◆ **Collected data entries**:
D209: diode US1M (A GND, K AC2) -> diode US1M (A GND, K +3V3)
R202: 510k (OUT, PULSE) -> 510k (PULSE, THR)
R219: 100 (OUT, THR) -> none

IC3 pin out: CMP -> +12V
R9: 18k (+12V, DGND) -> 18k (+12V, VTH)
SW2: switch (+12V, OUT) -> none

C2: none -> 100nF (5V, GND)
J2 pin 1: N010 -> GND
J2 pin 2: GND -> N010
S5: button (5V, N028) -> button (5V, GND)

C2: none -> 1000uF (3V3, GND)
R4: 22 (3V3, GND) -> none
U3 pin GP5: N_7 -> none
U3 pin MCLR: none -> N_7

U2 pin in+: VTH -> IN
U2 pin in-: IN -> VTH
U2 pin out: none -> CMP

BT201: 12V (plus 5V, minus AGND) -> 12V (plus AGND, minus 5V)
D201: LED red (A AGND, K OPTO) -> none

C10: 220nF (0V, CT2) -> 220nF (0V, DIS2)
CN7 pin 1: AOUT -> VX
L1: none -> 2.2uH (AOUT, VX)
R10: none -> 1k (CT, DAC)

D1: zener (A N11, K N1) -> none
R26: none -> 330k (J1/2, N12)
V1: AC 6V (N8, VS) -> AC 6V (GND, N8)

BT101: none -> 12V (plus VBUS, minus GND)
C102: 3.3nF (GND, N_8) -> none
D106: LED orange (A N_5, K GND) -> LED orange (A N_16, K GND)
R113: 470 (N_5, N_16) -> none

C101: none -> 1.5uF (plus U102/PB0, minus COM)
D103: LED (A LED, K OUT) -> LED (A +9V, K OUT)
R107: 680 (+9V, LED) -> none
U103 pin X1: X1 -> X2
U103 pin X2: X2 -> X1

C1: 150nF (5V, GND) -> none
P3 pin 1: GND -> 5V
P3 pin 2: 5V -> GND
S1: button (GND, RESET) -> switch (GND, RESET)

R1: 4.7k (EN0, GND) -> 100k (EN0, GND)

◆ **What the task asks**: Starting at the line that contains "U103 pin X1: X1 -> X2", output every remaining line of the data exactly, and stop after the last one.

◆ **Output for this task**:
U103 pin X1: X1 -> X2
U103 pin X2: X2 -> X1

C1: 150nF (5V, GND) -> none
P3 pin 1: GND -> 5V
P3 pin 2: 5V -> GND
S1: button (GND, RESET) -> switch (GND, RESET)

R1: 4.7k (EN0, GND) -> 100k (EN0, GND)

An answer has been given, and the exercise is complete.